_ACTIVITY:_
Scan the records below for the line with "new: jet-black boat (500, 144)" and the line with "shifted: leaf-green hourglass". Repeat those two lines and every line between them exactly, and nothing else.

_EXTRACTED MATERIAL:_

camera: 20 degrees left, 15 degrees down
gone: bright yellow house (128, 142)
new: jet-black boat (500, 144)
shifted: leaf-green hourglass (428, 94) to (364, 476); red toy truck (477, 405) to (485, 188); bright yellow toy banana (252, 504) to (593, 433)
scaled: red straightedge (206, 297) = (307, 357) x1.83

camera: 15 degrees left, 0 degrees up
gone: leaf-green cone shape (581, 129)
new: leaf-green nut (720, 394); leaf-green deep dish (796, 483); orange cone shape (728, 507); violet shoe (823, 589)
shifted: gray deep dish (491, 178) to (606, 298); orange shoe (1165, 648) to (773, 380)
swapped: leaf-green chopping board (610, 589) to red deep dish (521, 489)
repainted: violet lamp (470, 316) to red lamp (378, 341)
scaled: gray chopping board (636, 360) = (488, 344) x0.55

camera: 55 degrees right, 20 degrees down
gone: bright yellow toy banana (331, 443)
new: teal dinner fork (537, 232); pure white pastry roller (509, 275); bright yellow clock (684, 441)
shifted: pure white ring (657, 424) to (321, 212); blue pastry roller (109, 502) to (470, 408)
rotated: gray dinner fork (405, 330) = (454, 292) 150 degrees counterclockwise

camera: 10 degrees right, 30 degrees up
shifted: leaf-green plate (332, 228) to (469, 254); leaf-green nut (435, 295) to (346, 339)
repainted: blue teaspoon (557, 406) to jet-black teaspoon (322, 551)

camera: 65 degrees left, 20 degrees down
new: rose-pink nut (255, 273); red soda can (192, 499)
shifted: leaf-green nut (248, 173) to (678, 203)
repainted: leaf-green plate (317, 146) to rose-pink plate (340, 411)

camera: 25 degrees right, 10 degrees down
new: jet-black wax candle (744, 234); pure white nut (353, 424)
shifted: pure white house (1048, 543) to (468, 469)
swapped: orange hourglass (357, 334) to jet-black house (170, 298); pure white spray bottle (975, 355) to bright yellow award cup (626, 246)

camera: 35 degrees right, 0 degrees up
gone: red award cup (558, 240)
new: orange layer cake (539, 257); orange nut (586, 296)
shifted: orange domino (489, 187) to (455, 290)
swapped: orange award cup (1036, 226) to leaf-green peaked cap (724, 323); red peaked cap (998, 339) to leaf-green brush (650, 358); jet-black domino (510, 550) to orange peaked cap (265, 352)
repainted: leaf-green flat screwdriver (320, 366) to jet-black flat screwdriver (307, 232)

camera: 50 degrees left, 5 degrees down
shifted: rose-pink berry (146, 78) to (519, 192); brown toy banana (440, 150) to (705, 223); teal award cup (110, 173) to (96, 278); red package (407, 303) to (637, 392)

_FINISHED TASK:_
new: jet-black boat (500, 144)
shifted: leaf-green hourglass (428, 94) to (364, 476); red toy truck (477, 405) to (485, 188); bright yellow toy banana (252, 504) to (593, 433)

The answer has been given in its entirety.